WHAT THIS TASK INVOLVES:
Among the lines below, keep only those from the one containing "BT3: 12V (plus" through the one containing "U1 pin PB2: BTN2 -> none", and reproduce them exactly.

##### EXERCISE INPUT #####

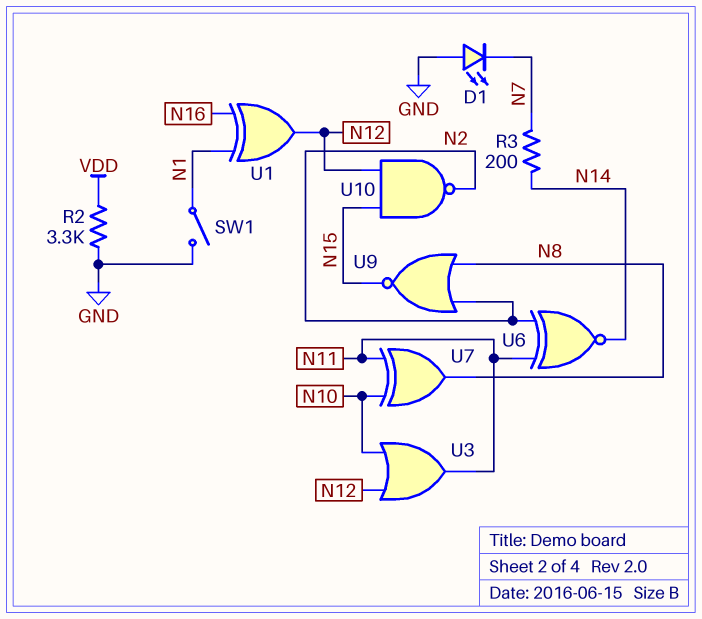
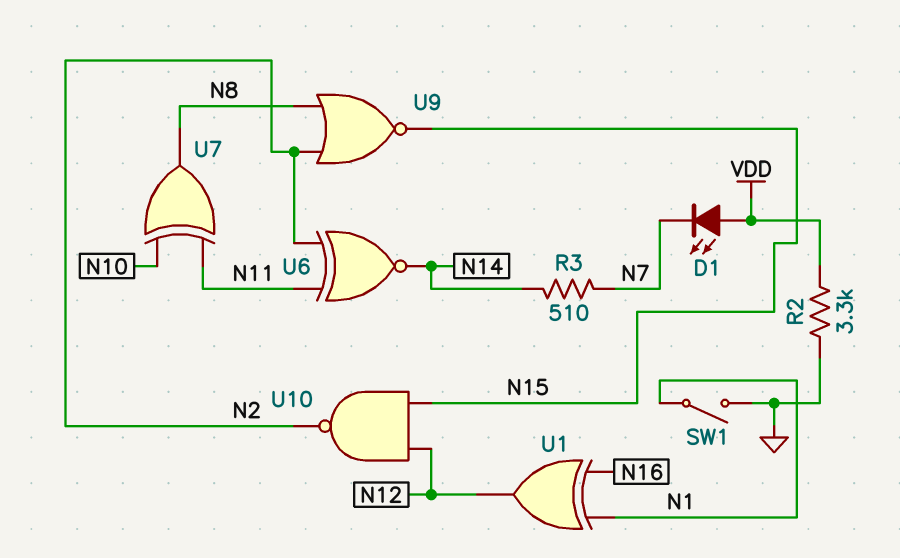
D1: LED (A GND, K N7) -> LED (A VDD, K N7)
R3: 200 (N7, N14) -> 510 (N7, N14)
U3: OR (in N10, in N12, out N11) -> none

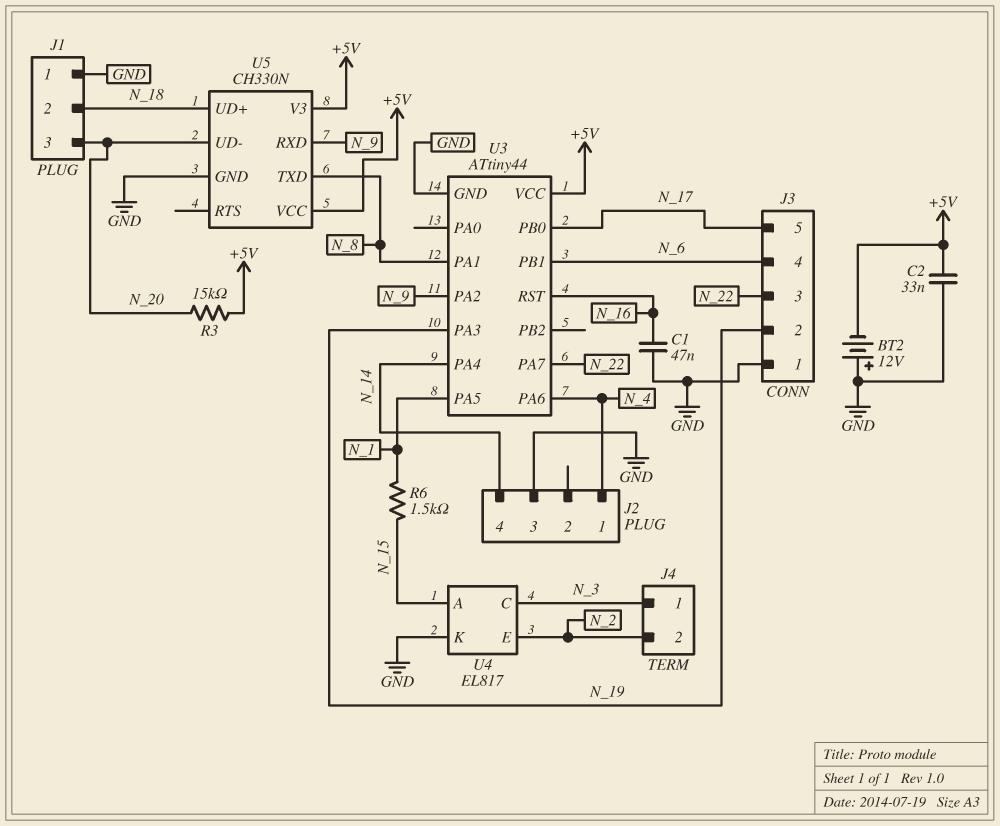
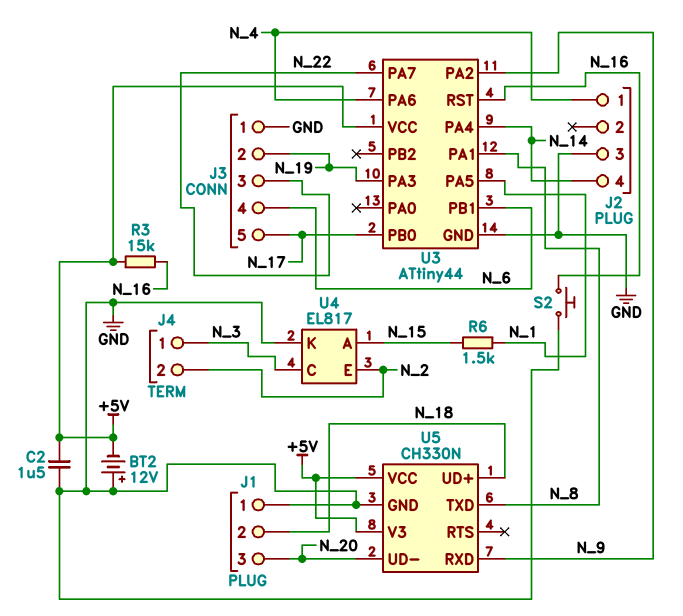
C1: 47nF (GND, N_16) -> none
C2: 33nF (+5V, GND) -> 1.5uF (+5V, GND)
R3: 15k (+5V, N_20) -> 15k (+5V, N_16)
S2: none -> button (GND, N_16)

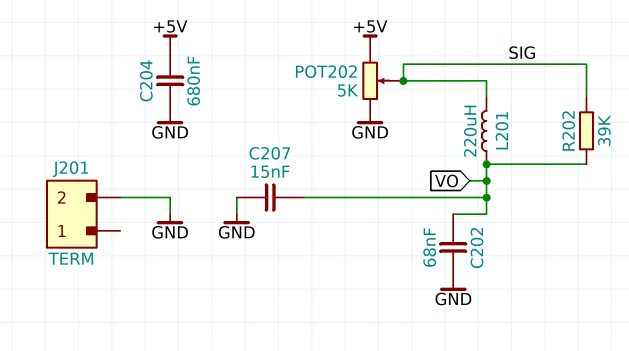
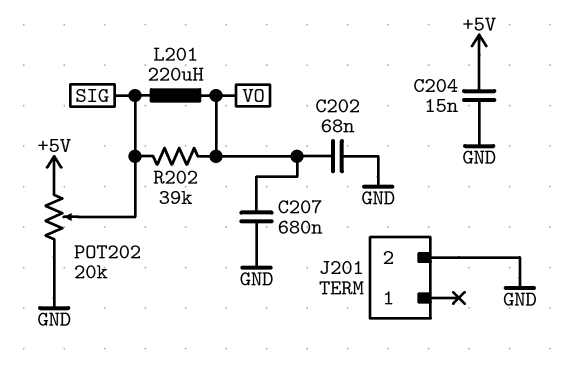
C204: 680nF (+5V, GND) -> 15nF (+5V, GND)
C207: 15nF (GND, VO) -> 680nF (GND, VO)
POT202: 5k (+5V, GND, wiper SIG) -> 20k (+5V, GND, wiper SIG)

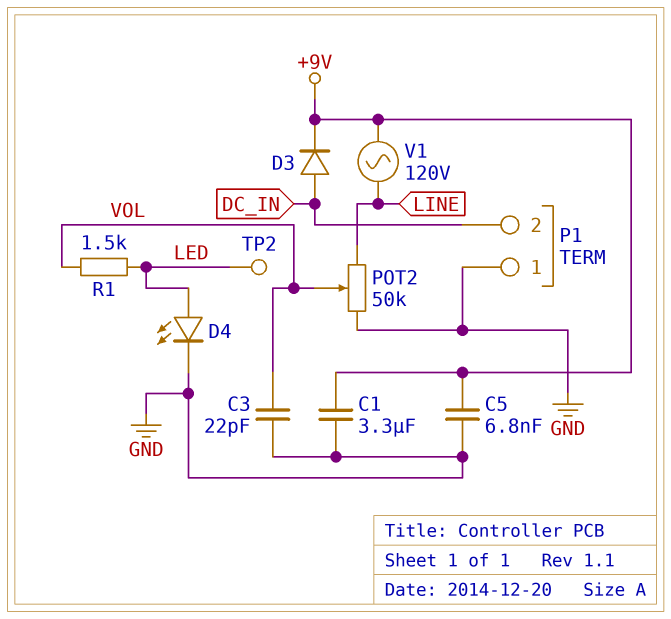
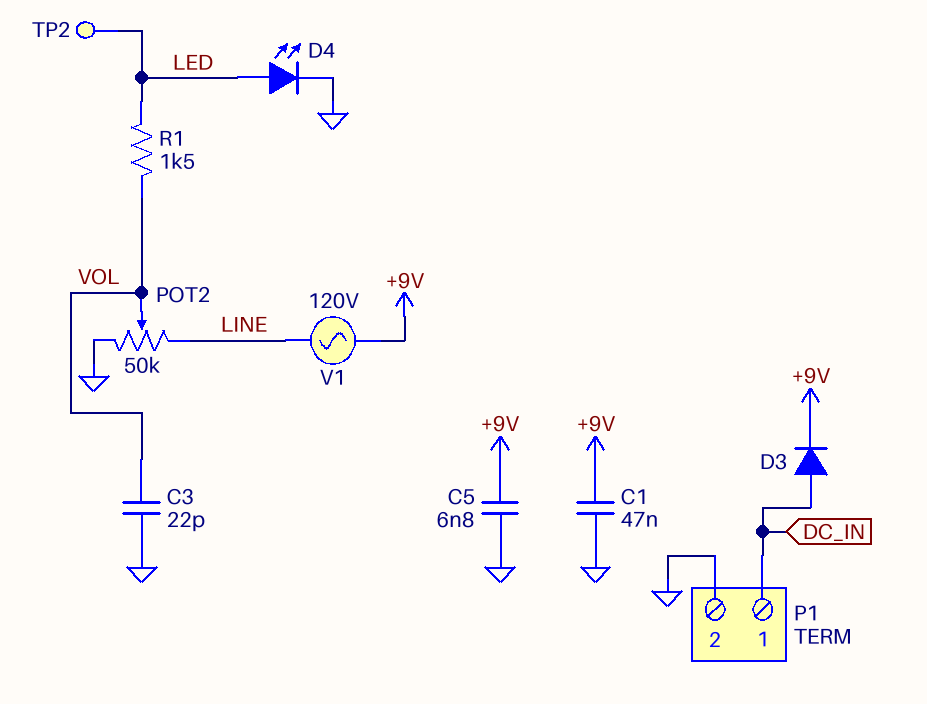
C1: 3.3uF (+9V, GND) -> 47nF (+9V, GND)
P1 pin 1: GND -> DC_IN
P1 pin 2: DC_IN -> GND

#####
##### EXERCISE INPUT #####

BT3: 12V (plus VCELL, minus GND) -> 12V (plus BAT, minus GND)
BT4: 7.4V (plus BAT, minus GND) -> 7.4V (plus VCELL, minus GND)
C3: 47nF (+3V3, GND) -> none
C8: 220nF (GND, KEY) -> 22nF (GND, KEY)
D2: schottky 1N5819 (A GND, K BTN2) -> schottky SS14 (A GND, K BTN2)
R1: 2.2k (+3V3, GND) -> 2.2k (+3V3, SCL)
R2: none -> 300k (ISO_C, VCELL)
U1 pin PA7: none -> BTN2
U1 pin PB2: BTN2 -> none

#####

FINAL ANSWER:
BT3: 12V (plus VCELL, minus GND) -> 12V (plus BAT, minus GND)
BT4: 7.4V (plus BAT, minus GND) -> 7.4V (plus VCELL, minus GND)
C3: 47nF (+3V3, GND) -> none
C8: 220nF (GND, KEY) -> 22nF (GND, KEY)
D2: schottky 1N5819 (A GND, K BTN2) -> schottky SS14 (A GND, K BTN2)
R1: 2.2k (+3V3, GND) -> 2.2k (+3V3, SCL)
R2: none -> 300k (ISO_C, VCELL)
U1 pin PA7: none -> BTN2
U1 pin PB2: BTN2 -> none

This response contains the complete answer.